▶ **Task details**
Lines in the data below that contain the word "pawn" are to be copied.

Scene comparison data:
--------------------------------------------------

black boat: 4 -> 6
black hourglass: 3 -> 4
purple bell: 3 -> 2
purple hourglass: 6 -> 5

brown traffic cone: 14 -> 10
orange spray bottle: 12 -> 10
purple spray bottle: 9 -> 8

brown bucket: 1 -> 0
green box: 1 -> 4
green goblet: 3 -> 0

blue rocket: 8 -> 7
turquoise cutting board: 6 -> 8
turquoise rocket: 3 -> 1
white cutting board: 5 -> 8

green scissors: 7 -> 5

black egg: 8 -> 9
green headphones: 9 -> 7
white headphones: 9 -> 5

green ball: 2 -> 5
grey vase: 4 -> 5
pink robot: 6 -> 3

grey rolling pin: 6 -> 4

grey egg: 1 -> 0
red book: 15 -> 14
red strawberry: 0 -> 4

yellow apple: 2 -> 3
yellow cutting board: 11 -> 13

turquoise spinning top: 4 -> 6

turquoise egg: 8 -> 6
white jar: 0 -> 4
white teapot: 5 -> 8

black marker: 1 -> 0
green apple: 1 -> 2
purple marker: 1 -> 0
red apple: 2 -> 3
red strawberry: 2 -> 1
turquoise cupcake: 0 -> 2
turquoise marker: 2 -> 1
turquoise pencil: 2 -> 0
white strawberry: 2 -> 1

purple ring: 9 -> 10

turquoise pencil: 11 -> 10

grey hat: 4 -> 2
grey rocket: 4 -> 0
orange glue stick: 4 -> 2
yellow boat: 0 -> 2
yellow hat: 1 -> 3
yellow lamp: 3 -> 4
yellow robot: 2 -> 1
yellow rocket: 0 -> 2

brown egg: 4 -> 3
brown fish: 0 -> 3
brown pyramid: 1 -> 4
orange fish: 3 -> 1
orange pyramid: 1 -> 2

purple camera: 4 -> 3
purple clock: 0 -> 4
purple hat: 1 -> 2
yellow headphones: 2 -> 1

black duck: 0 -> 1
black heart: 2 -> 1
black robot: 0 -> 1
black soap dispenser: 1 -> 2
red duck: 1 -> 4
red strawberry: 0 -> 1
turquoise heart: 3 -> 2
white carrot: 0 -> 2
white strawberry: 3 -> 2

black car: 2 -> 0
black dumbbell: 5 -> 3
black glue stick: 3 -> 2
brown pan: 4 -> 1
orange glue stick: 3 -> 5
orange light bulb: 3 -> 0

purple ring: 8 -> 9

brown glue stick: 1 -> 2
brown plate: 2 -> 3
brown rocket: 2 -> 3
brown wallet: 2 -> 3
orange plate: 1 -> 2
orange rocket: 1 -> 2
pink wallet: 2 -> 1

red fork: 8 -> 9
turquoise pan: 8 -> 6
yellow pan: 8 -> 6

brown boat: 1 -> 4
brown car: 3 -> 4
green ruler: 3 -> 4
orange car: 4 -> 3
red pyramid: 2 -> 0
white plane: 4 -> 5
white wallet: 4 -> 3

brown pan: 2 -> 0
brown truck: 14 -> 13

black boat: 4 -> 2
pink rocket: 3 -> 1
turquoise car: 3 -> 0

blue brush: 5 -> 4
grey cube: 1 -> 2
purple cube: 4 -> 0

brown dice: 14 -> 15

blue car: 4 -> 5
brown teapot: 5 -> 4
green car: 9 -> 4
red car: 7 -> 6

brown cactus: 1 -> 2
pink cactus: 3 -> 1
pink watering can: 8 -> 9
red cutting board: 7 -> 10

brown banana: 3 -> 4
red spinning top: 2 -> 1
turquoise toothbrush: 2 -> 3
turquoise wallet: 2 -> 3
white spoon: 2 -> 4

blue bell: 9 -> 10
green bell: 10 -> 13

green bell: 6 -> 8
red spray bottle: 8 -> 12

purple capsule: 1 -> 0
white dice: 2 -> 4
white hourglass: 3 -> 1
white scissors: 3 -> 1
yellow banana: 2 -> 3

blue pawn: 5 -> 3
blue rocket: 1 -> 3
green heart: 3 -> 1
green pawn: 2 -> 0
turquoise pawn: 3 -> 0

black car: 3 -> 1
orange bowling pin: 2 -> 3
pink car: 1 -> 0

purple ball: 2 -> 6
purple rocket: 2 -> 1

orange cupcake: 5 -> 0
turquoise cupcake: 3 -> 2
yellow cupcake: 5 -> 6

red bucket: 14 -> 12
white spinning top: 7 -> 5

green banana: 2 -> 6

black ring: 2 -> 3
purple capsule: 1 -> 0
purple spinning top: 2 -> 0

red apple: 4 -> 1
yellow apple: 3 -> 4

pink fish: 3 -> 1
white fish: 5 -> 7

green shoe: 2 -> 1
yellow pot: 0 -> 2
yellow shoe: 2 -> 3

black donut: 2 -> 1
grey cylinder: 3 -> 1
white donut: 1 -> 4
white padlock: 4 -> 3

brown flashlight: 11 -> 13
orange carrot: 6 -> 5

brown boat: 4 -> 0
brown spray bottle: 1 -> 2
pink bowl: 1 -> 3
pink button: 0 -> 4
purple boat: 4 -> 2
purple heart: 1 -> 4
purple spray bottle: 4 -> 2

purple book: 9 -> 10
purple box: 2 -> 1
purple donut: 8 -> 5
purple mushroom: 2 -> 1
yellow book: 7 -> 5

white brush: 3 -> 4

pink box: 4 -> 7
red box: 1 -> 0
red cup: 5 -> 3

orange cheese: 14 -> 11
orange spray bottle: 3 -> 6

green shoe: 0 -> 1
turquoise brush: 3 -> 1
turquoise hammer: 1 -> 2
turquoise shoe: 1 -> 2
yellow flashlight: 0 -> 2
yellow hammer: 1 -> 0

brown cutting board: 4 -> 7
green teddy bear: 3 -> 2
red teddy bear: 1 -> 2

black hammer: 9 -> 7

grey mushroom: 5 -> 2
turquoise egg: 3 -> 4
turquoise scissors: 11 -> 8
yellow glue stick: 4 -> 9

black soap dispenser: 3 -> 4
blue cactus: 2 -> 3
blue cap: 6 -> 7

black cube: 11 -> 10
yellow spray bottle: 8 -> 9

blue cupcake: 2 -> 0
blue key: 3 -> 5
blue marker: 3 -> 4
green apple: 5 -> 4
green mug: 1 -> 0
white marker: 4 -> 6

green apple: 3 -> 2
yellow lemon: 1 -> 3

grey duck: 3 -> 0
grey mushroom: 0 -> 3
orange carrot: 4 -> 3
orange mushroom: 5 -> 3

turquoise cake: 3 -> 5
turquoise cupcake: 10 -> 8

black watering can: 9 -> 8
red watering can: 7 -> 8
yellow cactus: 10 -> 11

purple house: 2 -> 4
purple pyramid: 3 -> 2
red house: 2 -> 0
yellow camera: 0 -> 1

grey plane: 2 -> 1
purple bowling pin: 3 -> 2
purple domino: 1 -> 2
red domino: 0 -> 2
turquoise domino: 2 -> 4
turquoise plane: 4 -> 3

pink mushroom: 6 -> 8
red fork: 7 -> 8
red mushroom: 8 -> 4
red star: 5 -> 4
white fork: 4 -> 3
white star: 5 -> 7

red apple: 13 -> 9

--------------------------------------------------

▶ **Output for this exercise**
blue pawn: 5 -> 3
green pawn: 2 -> 0
turquoise pawn: 3 -> 0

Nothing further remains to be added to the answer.